* WHAT TO PRODUCE *
In the listing below, start your output at the line with "C210: 12pF (GND, N5) -> 39pF (GND, N5)" and end it after the line with "R208: 680 (GND, N9) -> 300 (GND, N9)", copying every line exactly.

* MATERIAL PROVIDED *
--

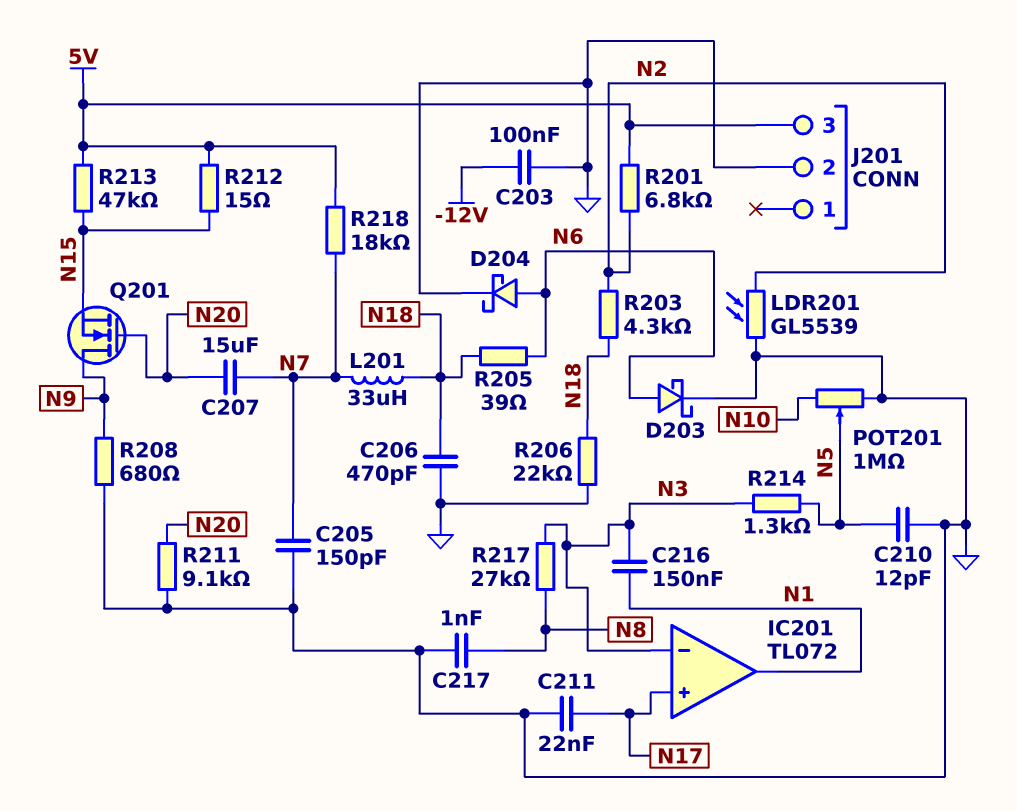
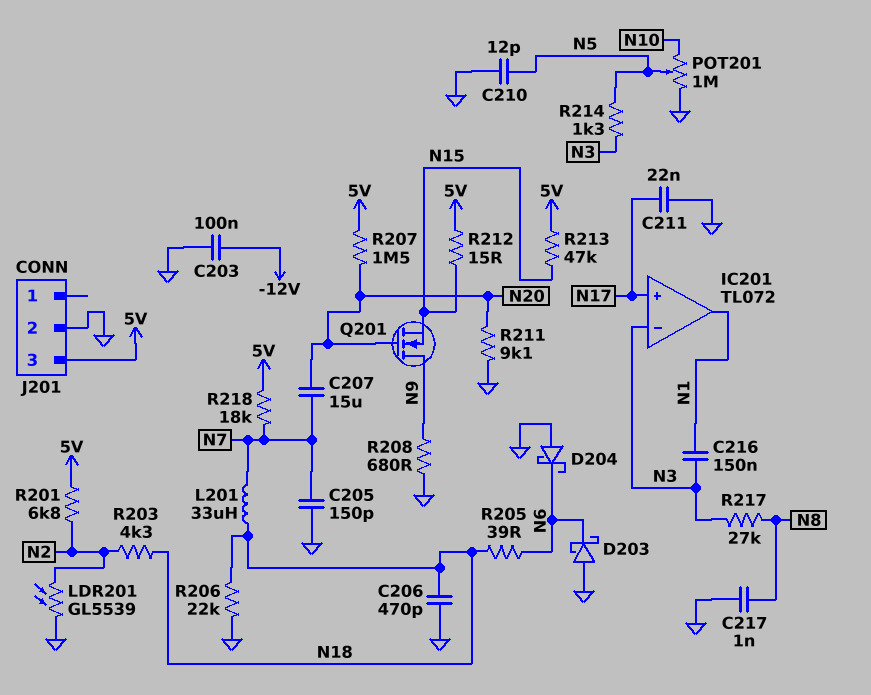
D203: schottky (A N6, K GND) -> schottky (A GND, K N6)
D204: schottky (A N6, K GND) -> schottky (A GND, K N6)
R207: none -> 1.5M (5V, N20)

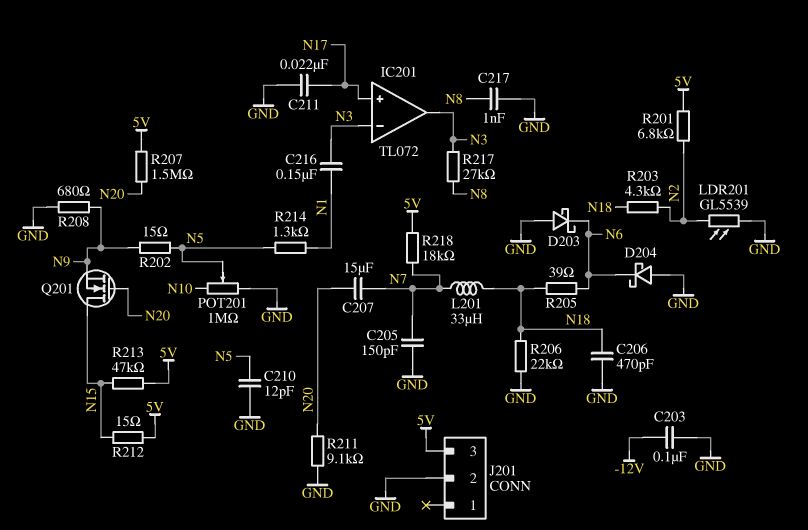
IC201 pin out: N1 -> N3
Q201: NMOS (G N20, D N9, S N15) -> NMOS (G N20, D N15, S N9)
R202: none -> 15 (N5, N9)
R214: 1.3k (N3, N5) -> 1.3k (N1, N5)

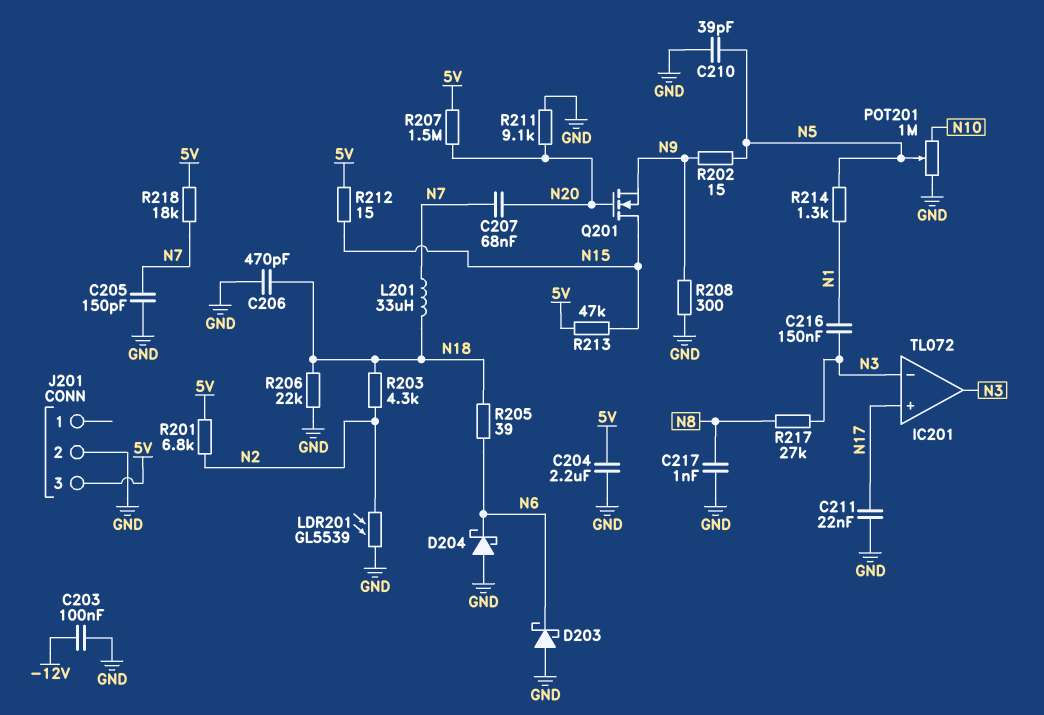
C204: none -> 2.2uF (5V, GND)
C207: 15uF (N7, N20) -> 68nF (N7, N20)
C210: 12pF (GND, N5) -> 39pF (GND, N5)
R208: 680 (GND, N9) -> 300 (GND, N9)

--

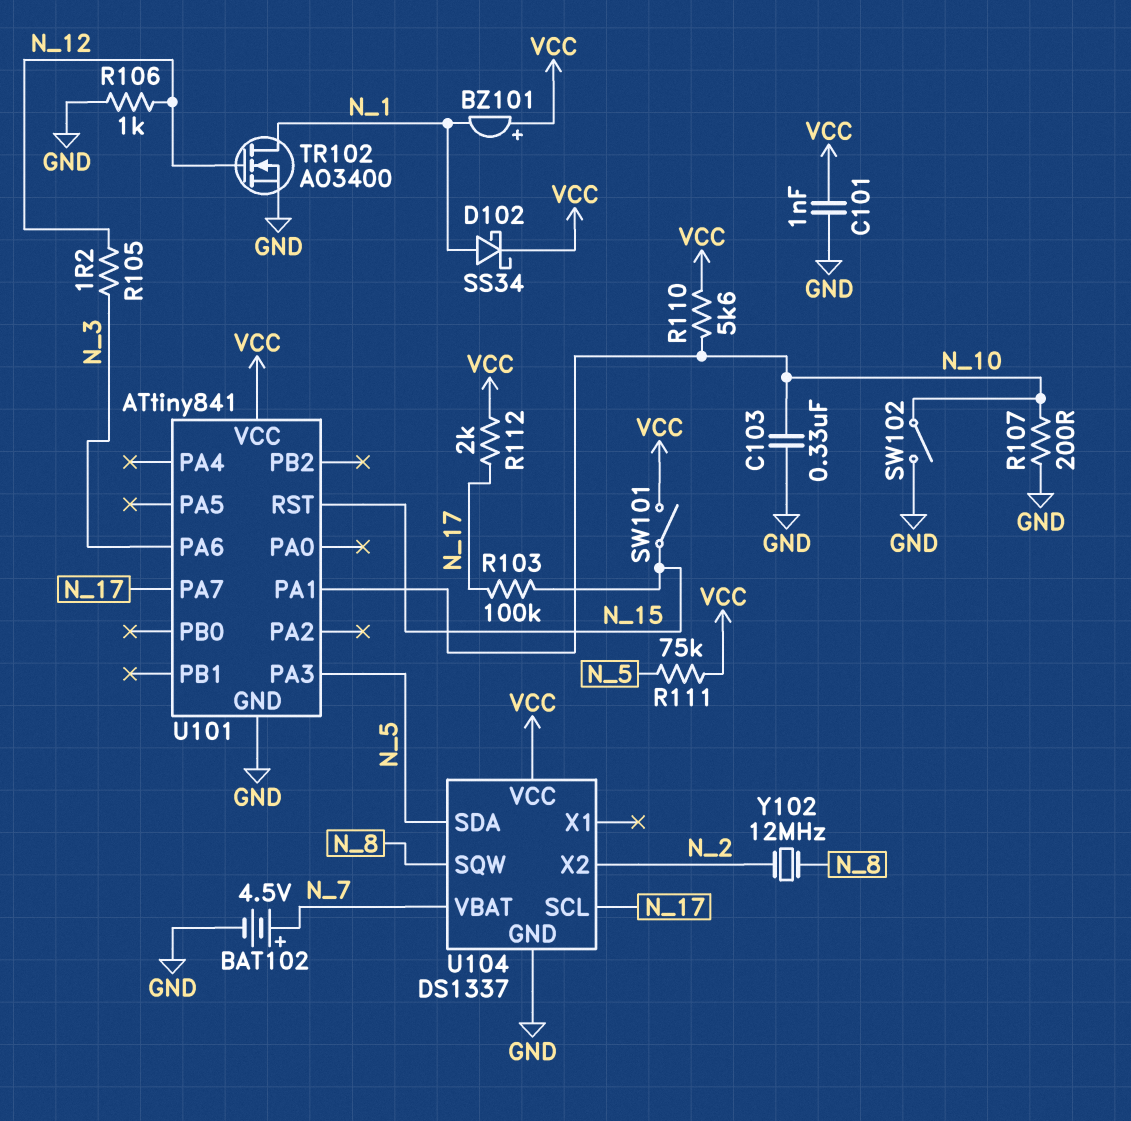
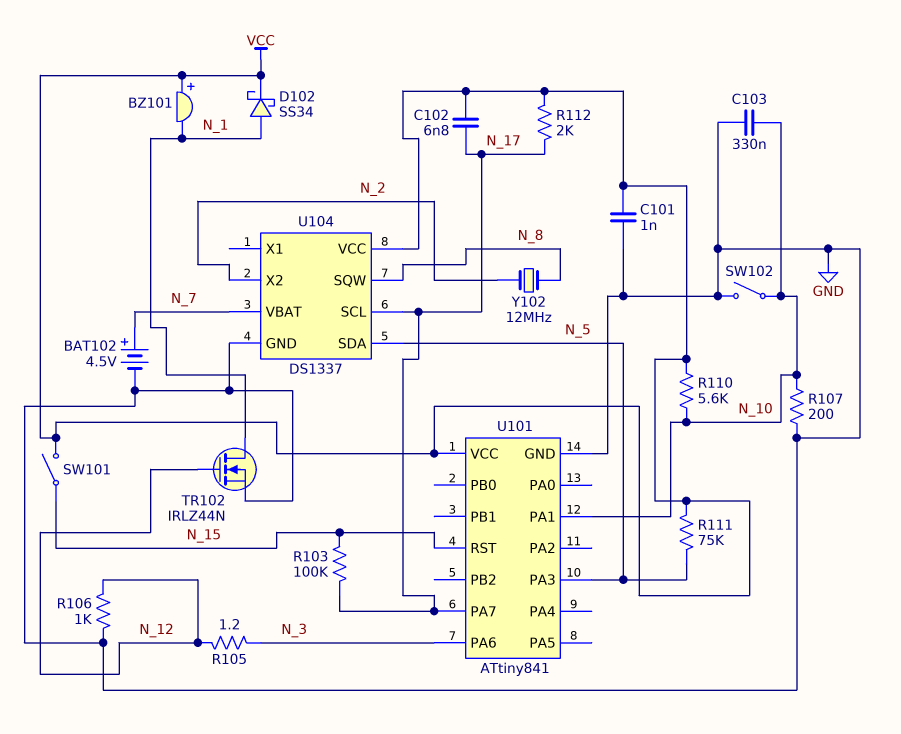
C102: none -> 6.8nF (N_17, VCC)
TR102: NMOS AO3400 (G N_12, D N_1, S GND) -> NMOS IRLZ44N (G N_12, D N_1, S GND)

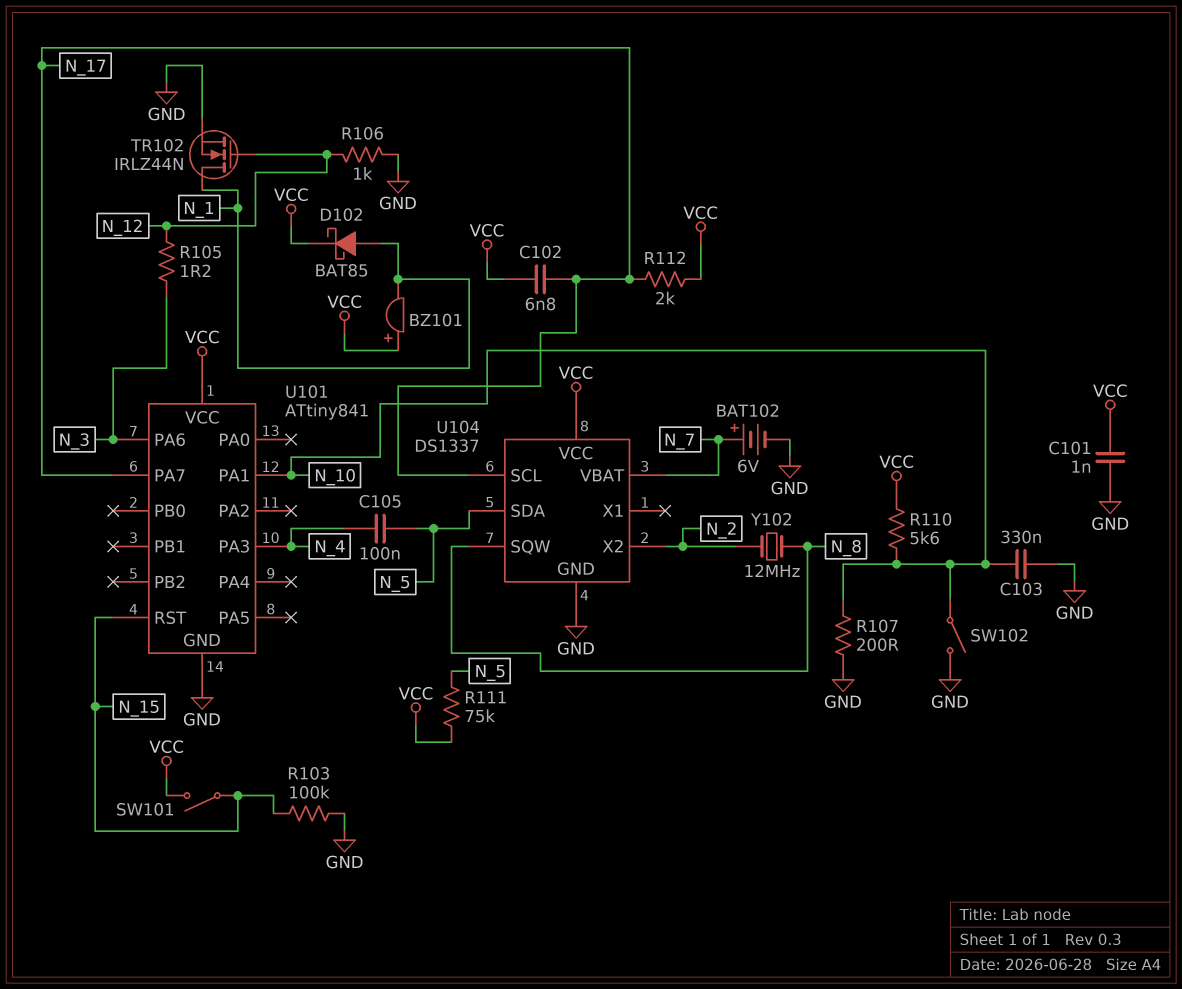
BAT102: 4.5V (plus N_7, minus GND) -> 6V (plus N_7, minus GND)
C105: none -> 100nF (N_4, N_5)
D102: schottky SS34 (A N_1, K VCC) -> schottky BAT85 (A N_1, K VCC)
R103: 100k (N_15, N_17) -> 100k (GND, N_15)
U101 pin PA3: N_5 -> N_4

--

* COMPLETED EXERCISE *
C210: 12pF (GND, N5) -> 39pF (GND, N5)
R208: 680 (GND, N9) -> 300 (GND, N9)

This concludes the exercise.